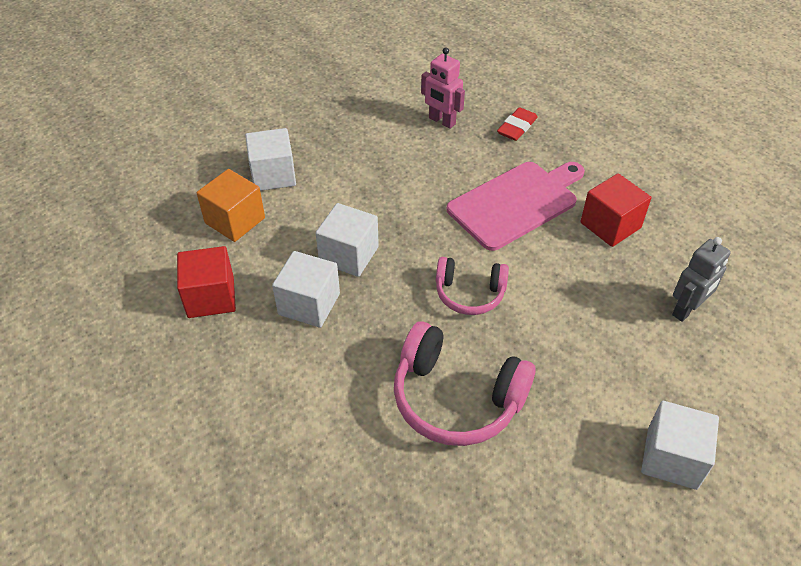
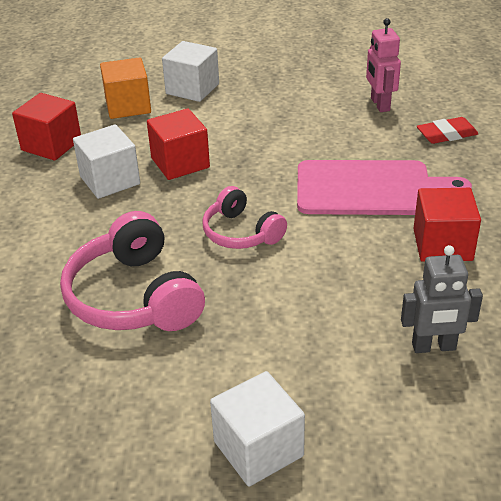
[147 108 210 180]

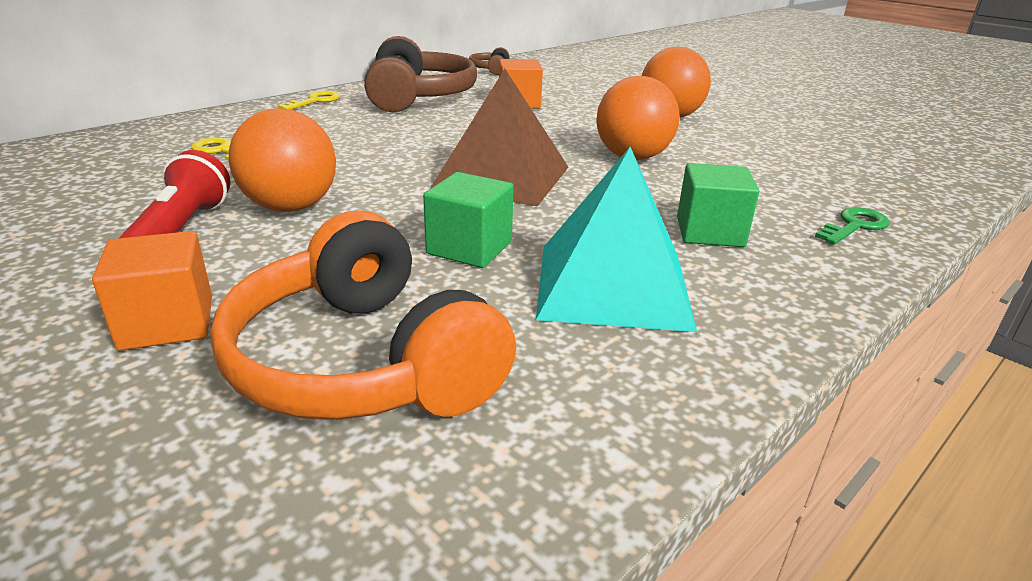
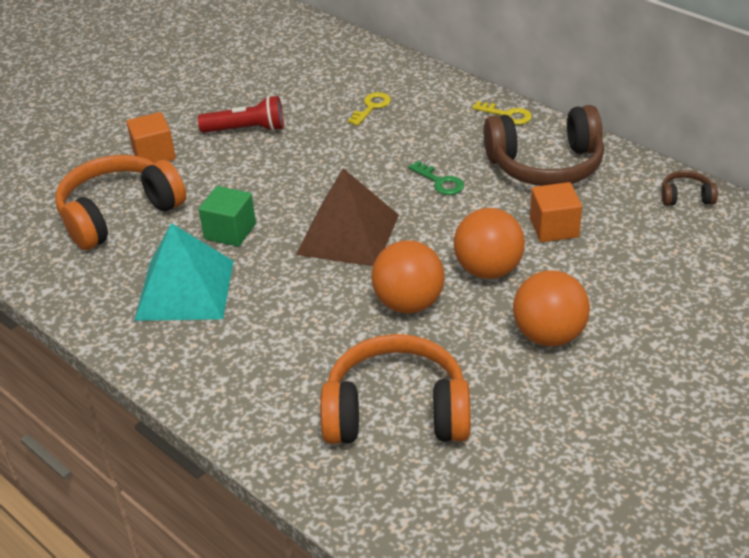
[454 208 525 279]
[677 163 759 247] (first image)
[409 161 464 195]
[320 334 471 444]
★ ★ ★ ★ ★ ★ ★
_Assignment_: Please output every record above exactly as written, leaving out the pictures.

_Exercise output_:
[147 108 210 180]

[454 208 525 279]
[677 163 759 247] (first image)
[409 161 464 195]
[320 334 471 444]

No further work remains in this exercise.